| Exercise details |
Only the lines from the beginning of the data below through the line containing "Someone carried the purple folaga" belong in the response, each copied exactly.

Data extracts START

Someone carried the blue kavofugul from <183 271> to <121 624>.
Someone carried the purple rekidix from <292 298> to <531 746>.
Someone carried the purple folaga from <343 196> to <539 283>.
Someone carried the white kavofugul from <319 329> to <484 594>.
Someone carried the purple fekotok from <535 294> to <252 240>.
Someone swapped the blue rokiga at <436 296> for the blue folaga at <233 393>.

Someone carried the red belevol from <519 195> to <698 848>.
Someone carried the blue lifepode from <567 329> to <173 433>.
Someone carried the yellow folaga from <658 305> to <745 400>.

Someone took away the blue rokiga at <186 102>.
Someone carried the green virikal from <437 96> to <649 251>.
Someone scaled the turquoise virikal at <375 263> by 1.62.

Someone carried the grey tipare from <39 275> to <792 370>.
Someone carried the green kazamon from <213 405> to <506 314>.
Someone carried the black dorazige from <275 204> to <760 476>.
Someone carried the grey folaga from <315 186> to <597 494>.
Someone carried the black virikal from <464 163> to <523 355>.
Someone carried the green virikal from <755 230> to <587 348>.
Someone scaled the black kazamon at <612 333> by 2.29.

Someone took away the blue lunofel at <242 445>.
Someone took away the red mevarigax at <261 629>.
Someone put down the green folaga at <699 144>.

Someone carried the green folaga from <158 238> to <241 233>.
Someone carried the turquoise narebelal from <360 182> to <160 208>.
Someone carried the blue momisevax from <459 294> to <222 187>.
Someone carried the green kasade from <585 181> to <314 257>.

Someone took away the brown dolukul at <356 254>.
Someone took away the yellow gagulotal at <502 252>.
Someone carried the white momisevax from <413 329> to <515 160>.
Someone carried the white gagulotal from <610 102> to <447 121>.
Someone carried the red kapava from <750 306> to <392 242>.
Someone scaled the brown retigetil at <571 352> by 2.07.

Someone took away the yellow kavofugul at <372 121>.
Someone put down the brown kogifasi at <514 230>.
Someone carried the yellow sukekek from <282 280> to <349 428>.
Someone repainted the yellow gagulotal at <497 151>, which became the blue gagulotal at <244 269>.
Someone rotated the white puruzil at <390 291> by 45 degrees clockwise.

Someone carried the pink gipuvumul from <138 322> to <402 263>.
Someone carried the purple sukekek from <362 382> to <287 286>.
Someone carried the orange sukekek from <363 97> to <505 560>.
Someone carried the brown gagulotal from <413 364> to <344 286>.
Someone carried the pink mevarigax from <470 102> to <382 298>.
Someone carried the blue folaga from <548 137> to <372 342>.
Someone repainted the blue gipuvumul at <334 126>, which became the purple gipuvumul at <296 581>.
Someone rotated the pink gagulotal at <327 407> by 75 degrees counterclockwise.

Data extracts END

| Written answer |
Someone carried the blue kavofugul from <183 271> to <121 624>.
Someone carried the purple rekidix from <292 298> to <531 746>.
Someone carried the purple folaga from <343 196> to <539 283>.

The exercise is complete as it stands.